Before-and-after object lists
-=-=-

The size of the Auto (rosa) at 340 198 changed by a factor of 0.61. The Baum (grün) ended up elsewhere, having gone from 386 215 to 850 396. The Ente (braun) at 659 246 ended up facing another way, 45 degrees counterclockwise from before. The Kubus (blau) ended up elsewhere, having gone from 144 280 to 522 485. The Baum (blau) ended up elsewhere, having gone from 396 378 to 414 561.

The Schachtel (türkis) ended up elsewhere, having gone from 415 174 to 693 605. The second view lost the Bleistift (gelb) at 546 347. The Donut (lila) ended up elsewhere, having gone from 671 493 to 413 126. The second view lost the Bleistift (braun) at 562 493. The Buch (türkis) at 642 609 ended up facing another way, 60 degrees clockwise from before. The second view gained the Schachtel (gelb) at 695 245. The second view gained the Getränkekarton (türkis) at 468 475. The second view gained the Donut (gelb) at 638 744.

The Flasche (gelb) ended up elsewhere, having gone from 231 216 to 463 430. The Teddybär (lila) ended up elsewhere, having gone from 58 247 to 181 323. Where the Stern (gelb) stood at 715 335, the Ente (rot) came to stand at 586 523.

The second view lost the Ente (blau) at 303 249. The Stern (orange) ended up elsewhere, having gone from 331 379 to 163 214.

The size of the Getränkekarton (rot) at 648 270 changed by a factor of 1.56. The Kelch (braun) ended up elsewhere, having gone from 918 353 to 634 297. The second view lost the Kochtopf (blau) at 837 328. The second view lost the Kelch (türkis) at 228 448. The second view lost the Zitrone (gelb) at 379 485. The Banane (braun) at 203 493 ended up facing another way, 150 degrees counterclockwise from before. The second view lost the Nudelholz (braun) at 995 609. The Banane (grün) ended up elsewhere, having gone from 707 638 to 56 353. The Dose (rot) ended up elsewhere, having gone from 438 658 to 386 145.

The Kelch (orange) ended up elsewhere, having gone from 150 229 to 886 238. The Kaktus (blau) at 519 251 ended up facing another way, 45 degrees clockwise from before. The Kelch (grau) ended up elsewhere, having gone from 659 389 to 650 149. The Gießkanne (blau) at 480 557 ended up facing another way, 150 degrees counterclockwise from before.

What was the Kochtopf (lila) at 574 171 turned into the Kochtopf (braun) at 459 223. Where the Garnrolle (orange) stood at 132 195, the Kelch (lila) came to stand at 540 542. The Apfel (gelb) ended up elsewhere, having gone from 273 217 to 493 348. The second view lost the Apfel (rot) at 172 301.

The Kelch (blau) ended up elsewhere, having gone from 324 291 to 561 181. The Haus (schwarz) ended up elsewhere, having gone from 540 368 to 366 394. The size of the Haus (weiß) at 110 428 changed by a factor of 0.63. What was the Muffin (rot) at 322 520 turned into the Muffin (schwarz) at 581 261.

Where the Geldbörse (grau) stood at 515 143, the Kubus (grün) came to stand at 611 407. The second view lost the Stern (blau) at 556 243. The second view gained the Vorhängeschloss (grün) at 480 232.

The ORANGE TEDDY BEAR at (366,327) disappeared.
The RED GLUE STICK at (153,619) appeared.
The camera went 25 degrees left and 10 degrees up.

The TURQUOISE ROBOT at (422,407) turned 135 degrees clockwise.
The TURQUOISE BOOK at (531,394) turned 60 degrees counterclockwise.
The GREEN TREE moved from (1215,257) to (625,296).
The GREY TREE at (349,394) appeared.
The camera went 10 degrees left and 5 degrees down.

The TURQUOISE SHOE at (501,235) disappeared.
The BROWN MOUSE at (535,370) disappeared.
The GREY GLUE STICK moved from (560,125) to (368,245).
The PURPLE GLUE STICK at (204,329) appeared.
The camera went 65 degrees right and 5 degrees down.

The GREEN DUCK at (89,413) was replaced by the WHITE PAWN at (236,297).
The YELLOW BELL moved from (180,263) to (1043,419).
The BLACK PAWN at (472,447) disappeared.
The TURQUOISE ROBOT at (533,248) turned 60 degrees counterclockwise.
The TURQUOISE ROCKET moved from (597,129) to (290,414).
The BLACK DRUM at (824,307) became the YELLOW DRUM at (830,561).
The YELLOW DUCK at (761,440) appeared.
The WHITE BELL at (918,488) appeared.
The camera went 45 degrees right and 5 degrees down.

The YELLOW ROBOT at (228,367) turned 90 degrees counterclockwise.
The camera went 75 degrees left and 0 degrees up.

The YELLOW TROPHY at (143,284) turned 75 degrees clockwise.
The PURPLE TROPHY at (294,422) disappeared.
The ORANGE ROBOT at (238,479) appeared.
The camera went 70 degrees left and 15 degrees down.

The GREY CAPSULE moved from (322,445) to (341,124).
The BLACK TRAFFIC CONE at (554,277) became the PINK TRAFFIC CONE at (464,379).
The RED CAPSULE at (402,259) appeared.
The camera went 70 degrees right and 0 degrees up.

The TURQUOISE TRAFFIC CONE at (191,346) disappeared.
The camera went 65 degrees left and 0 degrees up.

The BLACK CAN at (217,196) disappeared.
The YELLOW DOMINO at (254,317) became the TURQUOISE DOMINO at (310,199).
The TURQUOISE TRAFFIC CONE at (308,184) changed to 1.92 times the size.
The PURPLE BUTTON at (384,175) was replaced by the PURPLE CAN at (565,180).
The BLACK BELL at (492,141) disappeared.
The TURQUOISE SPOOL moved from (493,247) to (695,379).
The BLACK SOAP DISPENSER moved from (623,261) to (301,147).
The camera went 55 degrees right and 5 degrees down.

-=-=-

An exact copy of the lines above between the line holding "The TURQUOISE BOOK" and the line holding "The GREEN DUCK", inclusive, is the whole answer.

RESULT OF THIS EXERCISE>
The TURQUOISE BOOK at (531,394) turned 60 degrees counterclockwise.
The GREEN TREE moved from (1215,257) to (625,296).
The GREY TREE at (349,394) appeared.
The camera went 10 degrees left and 5 degrees down.

The TURQUOISE SHOE at (501,235) disappeared.
The BROWN MOUSE at (535,370) disappeared.
The GREY GLUE STICK moved from (560,125) to (368,245).
The PURPLE GLUE STICK at (204,329) appeared.
The camera went 65 degrees right and 5 degrees down.

The GREEN DUCK at (89,413) was replaced by the WHITE PAWN at (236,297).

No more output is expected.